ENTRIES SHOWN start

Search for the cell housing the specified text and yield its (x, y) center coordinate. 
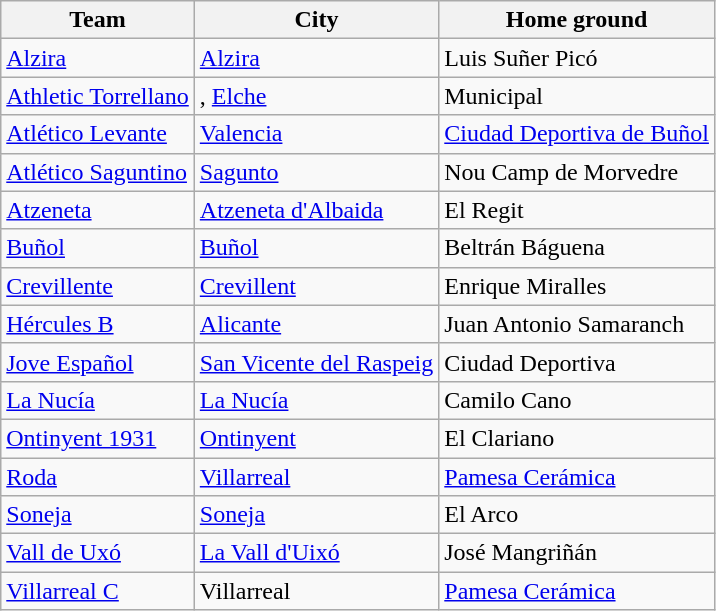
Alicante (316, 324)
El Regit (577, 210)
Home ground (577, 20)
City (316, 20)
Team (98, 20)
Ontinyent (316, 438)
Hércules B (98, 324)
Ontinyent 1931 (98, 438)
Crevillent (316, 286)
Camilo Cano (577, 400)
La Vall d'Uixó (316, 553)
Atzeneta (98, 210)
San Vicente del Raspeig (316, 362)
Villarreal C (98, 591)
Athletic Torrellano (98, 96)
Jove Español (98, 362)
Atlético Saguntino (98, 172)
Juan Antonio Samaranch (577, 324)
Ciudad Deportiva (577, 362)
Atzeneta d'Albaida (316, 210)
Enrique Miralles (577, 286)
Valencia (316, 134)
Beltrán Báguena (577, 248)
Sagunto (316, 172)
Vall de Uxó (98, 553)
Nou Camp de Morvedre (577, 172)
El Clariano (577, 438)
El Arco (577, 515)
José Mangriñán (577, 553)
Atlético Levante (98, 134)
, Elche (316, 96)
Municipal (577, 96)
Ciudad Deportiva de Buñol (577, 134)
Luis Suñer Picó (577, 58)
Crevillente (98, 286)
Roda (98, 477)
Return the (X, Y) coordinate for the center point of the cell that contains the specified text.  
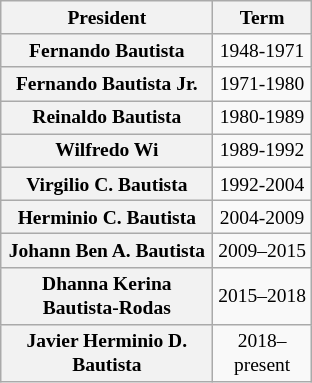
1989-1992 (262, 150)
Javier Herminio D. Bautista (107, 352)
1948-1971 (262, 50)
2018–present (262, 352)
1980-1989 (262, 118)
2015–2018 (262, 296)
Wilfredo Wi (107, 150)
Johann Ben A. Bautista (107, 250)
1971-1980 (262, 84)
President (107, 18)
Herminio C. Bautista (107, 216)
Dhanna Kerina Bautista-Rodas (107, 296)
Term (262, 18)
Virgilio C. Bautista (107, 184)
Fernando Bautista Jr. (107, 84)
1992-2004 (262, 184)
2004-2009 (262, 216)
2009–2015 (262, 250)
Fernando Bautista (107, 50)
Reinaldo Bautista (107, 118)
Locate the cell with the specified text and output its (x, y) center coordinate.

ENTRIES SHOWN end

* _REQUIRED WORK_
Print, unchanged, the section of the listing that begins at the line containing "Alicante (316, 324)" and ends at the line containing "San Vicente del Raspeig (316, 362)", with both of those lines included.

* _TASK ANSWER_
Alicante (316, 324)
El Regit (577, 210)
Home ground (577, 20)
City (316, 20)
Team (98, 20)
Ontinyent (316, 438)
Hércules B (98, 324)
Ontinyent 1931 (98, 438)
Crevillent (316, 286)
Camilo Cano (577, 400)
La Vall d'Uixó (316, 553)
Atzeneta (98, 210)
San Vicente del Raspeig (316, 362)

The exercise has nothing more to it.